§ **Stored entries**
Start of Block
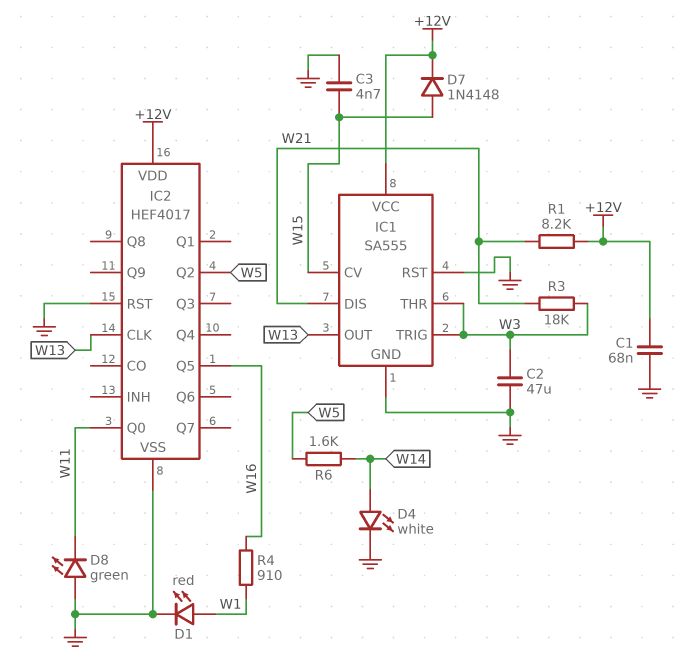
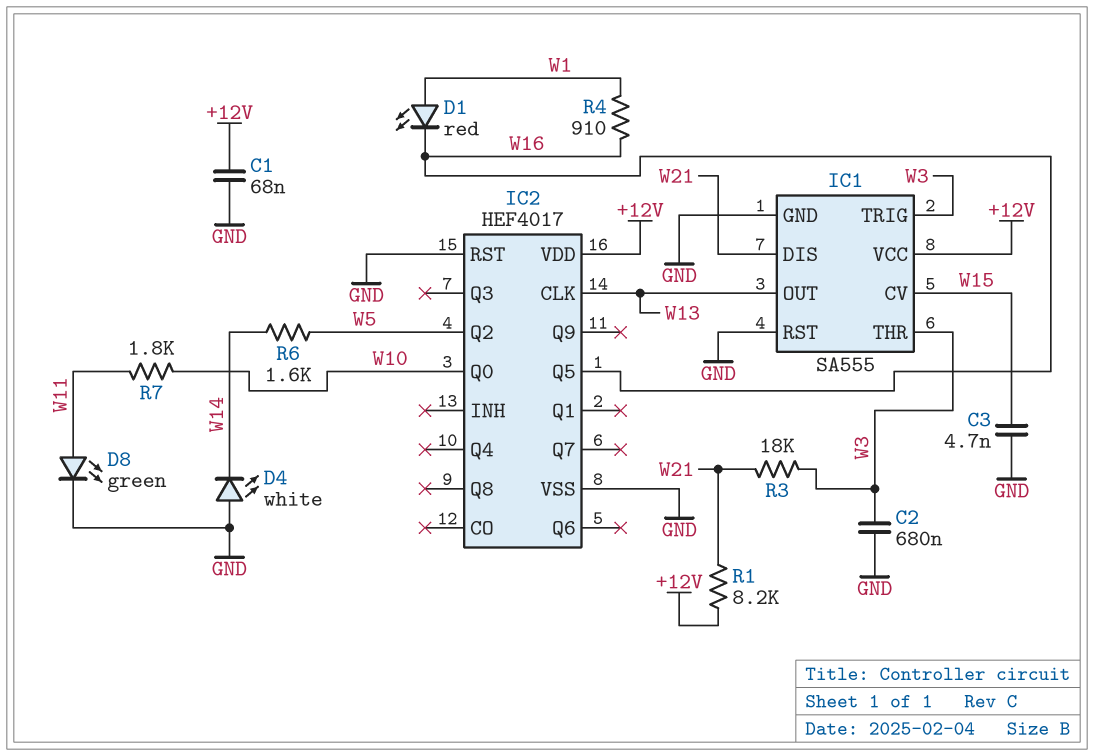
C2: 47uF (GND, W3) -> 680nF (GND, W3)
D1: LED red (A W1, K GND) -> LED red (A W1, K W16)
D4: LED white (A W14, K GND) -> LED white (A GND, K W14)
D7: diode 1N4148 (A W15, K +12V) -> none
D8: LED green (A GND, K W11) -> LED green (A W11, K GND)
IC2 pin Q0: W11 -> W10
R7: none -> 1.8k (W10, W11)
End of Block
The answer must be every line from the records above that contains "none".

§ **Answer to the exercise**
D7: diode 1N4148 (A W15, K +12V) -> none
R7: none -> 1.8k (W10, W11)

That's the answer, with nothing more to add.